*** Opening of Source material ***

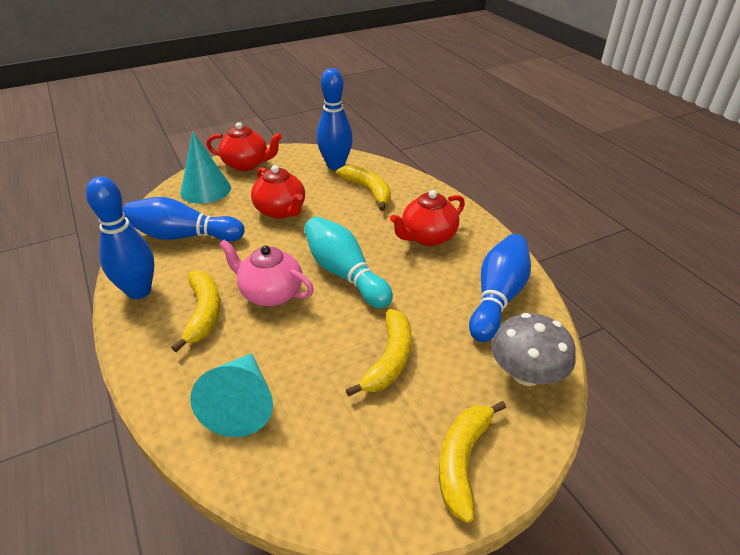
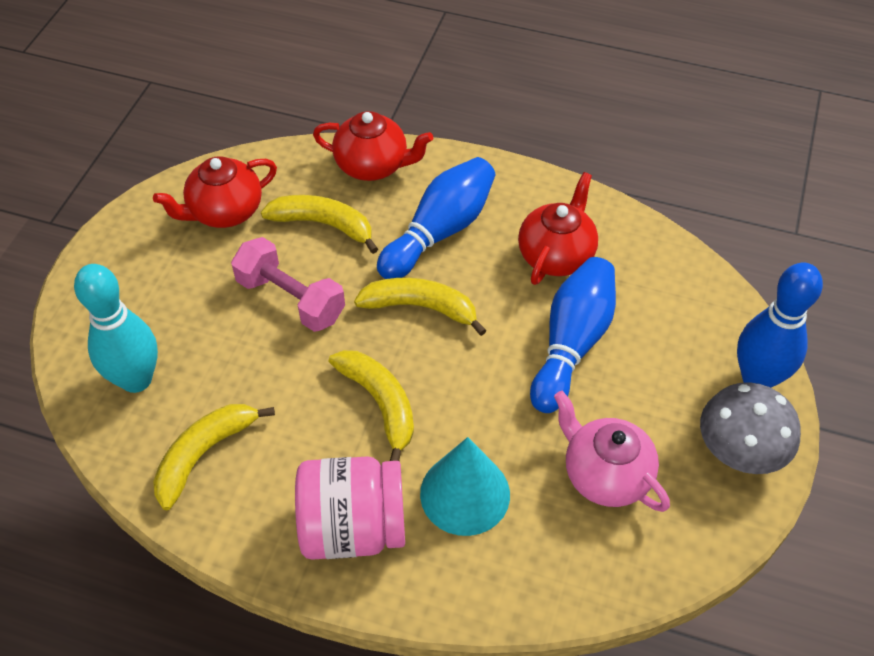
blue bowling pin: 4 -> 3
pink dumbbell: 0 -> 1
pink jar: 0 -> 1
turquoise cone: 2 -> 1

*** Close of Source material ***

» **Work required**
Please print everything in the material exactly, apart from the pictures.

» **Written answer**
blue bowling pin: 4 -> 3
pink dumbbell: 0 -> 1
pink jar: 0 -> 1
turquoise cone: 2 -> 1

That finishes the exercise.